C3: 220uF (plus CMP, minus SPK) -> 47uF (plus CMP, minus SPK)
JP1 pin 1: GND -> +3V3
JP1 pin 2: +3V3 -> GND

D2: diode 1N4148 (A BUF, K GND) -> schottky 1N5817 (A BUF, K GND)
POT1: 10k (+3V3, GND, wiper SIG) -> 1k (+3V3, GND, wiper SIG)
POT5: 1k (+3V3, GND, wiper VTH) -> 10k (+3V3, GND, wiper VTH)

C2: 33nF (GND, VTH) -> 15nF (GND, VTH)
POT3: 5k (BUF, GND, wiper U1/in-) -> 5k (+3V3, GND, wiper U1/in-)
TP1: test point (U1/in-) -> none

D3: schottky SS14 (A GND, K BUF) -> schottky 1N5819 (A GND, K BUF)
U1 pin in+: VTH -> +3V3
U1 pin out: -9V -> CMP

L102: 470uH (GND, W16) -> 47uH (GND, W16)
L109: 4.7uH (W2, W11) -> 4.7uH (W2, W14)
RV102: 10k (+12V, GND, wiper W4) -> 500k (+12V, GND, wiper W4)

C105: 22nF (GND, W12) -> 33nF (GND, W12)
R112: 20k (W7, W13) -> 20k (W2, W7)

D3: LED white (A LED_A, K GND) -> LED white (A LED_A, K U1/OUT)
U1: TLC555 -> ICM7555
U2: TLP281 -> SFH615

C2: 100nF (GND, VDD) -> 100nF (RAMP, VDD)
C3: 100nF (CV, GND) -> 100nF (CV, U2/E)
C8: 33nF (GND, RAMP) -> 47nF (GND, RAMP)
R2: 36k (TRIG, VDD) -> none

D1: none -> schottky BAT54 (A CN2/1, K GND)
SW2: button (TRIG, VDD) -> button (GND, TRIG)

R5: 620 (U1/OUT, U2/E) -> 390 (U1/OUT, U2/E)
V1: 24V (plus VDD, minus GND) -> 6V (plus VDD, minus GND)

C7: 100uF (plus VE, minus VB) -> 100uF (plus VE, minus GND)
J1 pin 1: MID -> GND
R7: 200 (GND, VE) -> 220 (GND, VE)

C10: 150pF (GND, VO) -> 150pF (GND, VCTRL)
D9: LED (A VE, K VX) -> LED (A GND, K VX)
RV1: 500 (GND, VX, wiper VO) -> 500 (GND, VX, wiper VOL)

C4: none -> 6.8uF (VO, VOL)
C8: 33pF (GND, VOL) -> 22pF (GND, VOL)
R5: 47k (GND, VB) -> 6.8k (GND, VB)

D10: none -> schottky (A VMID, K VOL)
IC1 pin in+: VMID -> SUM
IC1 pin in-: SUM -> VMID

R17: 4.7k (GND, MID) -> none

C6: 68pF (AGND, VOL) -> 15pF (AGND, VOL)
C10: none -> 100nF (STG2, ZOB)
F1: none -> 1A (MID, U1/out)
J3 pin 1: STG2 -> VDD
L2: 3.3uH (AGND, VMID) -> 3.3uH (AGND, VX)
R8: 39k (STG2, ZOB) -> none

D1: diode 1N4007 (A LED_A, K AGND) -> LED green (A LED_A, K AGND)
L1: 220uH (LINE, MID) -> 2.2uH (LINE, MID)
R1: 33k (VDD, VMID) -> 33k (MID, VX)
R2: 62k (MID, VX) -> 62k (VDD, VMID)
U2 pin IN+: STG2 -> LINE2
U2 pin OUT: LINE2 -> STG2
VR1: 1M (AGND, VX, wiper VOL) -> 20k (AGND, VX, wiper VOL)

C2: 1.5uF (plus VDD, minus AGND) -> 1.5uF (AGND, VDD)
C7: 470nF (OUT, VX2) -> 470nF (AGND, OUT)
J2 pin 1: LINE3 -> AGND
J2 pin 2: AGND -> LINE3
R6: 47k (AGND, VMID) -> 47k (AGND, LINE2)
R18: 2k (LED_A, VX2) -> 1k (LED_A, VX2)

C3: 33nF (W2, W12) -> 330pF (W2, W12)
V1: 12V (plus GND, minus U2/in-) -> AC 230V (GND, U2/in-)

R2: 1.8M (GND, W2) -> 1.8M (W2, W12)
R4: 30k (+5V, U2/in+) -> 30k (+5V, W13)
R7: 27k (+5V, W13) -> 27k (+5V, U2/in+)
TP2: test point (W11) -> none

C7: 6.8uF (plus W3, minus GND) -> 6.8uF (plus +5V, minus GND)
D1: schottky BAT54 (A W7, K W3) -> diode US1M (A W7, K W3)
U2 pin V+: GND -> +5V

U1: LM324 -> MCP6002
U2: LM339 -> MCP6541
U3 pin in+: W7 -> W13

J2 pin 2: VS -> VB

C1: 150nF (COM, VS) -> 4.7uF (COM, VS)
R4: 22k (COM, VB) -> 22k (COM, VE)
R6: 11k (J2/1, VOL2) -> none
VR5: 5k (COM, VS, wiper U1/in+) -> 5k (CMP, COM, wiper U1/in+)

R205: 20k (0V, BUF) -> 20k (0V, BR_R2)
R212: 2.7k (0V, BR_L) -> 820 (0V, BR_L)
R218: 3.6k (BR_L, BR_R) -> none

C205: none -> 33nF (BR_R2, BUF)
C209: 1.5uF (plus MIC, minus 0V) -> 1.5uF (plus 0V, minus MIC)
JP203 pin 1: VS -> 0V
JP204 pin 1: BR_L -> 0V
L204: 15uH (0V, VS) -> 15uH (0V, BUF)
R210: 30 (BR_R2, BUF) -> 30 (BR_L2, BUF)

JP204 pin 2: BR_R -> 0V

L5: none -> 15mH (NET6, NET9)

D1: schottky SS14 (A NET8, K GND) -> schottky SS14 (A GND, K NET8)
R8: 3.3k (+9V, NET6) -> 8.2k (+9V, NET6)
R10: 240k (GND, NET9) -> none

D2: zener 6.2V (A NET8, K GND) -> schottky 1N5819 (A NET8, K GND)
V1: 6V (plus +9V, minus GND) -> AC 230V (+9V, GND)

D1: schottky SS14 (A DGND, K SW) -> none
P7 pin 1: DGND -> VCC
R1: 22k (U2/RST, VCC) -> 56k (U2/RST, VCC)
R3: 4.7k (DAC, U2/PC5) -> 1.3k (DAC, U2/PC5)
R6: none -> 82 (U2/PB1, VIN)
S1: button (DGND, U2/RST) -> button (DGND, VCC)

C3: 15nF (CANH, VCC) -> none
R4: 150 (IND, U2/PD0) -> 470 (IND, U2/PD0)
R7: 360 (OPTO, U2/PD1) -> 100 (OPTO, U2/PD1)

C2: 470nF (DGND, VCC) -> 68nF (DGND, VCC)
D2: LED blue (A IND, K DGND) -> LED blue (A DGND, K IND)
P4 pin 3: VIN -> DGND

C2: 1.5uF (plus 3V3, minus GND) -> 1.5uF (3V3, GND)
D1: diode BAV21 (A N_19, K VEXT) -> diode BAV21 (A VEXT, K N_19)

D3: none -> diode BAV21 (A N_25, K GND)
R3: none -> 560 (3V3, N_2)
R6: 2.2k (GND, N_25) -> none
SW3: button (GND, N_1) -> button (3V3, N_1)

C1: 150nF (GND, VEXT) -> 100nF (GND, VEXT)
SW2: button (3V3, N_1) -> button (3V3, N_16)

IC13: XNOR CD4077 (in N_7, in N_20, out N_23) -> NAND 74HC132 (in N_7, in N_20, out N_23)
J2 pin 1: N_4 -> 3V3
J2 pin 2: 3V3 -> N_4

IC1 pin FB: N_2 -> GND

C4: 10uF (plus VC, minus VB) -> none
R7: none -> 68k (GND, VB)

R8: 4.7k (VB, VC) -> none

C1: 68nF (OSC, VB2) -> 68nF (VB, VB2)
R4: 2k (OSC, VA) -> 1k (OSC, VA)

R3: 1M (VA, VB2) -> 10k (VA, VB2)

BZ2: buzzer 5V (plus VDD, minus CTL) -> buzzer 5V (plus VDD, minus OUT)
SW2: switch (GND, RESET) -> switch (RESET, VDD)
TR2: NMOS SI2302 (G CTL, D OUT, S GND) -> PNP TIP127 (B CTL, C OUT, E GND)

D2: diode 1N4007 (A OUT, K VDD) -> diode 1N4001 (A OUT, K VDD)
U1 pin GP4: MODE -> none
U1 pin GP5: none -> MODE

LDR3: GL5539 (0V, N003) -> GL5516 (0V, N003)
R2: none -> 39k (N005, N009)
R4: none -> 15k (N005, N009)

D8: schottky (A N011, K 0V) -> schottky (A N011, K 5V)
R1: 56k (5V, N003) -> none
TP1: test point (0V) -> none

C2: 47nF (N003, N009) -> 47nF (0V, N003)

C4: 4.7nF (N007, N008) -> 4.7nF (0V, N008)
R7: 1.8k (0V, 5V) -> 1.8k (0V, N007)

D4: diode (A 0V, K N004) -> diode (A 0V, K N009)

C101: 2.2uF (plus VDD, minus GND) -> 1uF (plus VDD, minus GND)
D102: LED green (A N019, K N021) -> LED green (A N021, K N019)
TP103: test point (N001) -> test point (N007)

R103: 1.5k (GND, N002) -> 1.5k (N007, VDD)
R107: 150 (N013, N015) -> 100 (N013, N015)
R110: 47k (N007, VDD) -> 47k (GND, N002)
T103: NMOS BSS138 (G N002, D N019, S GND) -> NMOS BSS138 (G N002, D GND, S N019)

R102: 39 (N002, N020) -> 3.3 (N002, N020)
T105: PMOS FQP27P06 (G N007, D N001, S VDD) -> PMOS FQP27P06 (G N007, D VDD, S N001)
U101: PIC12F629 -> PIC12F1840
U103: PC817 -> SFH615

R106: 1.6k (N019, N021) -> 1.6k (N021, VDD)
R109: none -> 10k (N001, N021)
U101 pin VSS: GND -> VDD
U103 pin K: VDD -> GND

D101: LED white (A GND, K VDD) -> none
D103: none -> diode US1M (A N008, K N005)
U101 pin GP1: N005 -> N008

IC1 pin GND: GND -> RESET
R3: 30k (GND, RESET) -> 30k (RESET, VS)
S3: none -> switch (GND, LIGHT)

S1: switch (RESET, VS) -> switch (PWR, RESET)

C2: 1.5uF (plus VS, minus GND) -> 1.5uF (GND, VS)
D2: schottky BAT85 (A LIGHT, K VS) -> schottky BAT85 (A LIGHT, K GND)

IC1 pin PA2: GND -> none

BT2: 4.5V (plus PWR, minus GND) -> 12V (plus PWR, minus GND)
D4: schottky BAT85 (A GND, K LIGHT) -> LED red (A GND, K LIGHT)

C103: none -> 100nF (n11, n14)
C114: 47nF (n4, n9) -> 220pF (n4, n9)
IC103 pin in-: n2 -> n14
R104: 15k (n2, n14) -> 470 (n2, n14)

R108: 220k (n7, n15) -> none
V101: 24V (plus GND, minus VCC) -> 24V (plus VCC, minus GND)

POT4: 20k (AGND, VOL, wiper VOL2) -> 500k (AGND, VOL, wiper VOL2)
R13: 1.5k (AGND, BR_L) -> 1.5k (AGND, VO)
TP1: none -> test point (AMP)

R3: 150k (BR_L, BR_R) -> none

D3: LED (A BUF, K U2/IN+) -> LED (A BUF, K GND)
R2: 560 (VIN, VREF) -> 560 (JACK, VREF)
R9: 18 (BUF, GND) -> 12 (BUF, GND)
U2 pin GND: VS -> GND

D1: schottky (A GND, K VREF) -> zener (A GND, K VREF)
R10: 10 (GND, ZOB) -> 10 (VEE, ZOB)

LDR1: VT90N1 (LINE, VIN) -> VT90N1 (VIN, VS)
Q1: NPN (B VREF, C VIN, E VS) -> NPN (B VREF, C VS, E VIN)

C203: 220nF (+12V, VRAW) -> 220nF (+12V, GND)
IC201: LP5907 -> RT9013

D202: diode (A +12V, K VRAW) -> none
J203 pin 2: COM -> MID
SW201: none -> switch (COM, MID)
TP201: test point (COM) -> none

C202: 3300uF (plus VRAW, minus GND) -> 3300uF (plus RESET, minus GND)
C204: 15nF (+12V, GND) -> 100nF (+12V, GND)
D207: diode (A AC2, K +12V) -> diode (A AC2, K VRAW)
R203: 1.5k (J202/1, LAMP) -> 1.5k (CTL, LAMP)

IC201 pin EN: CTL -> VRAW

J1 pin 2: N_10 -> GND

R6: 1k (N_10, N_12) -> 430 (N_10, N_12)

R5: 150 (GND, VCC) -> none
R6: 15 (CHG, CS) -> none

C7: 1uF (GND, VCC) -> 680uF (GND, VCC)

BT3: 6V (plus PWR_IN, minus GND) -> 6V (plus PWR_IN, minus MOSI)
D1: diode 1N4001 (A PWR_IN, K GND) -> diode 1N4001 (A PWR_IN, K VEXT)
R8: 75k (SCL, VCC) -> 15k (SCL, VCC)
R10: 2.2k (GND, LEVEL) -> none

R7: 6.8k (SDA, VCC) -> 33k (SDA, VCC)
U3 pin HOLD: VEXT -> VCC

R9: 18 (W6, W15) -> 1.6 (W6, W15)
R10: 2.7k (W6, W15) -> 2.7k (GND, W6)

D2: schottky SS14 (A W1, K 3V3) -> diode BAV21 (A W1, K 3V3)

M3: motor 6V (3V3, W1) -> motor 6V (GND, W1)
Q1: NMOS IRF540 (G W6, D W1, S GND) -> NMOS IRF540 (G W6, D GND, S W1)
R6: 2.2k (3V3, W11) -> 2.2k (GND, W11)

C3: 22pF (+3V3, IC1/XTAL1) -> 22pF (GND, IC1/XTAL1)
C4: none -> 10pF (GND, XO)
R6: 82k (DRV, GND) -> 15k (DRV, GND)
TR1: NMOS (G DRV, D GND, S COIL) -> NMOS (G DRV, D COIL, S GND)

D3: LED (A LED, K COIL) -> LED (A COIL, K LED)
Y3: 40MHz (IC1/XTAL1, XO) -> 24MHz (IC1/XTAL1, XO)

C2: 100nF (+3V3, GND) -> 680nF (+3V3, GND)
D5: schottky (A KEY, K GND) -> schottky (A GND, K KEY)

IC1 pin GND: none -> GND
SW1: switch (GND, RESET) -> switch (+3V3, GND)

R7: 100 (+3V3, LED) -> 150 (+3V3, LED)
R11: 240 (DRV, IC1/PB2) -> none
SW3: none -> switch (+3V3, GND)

**EXERCISE REQUIREMENTS:** Print, exactly as written, the first line of the records above and each line after it until the line with "POT5: 1k (+3V3, GND, wiper", which is printed too.

**WRITTEN SOLUTION:**
C3: 220uF (plus CMP, minus SPK) -> 47uF (plus CMP, minus SPK)
JP1 pin 1: GND -> +3V3
JP1 pin 2: +3V3 -> GND

D2: diode 1N4148 (A BUF, K GND) -> schottky 1N5817 (A BUF, K GND)
POT1: 10k (+3V3, GND, wiper SIG) -> 1k (+3V3, GND, wiper SIG)
POT5: 1k (+3V3, GND, wiper VTH) -> 10k (+3V3, GND, wiper VTH)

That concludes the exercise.